PROBLEM DETAILS: From the first line to the last, return the data exactly, with no pictures.

DATA EXTRACT:
◆ ◆ ◆ ◆ ◆
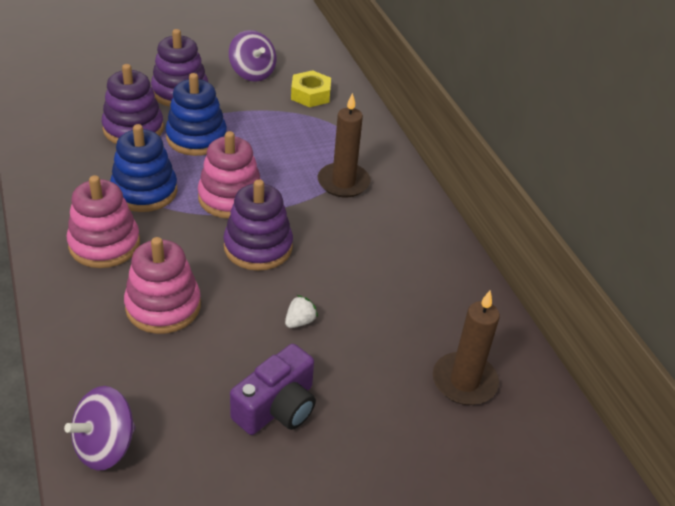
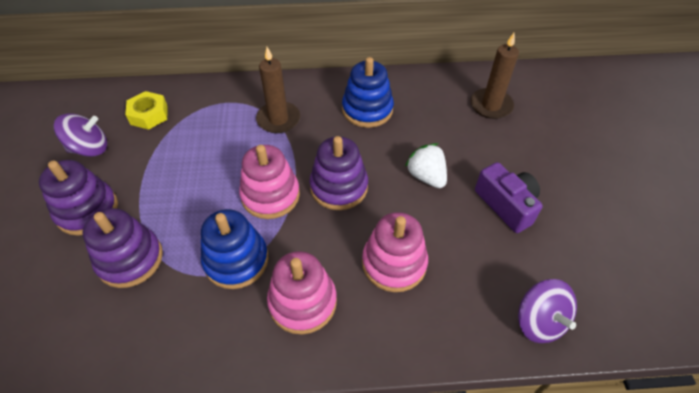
camera: 70 degrees left, 10 degrees up
(196, 138) = (172, 207): blue stacking toy -> blue stacking toy (367, 110)
(300, 321) = (426, 176): white strawberry -> white strawberry, size x1.70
◆ ◆ ◆ ◆ ◆
FINAL ANSWER:
camera: 70 degrees left, 10 degrees up
(196, 138) = (172, 207): blue stacking toy -> blue stacking toy (367, 110)
(300, 321) = (426, 176): white strawberry -> white strawberry, size x1.70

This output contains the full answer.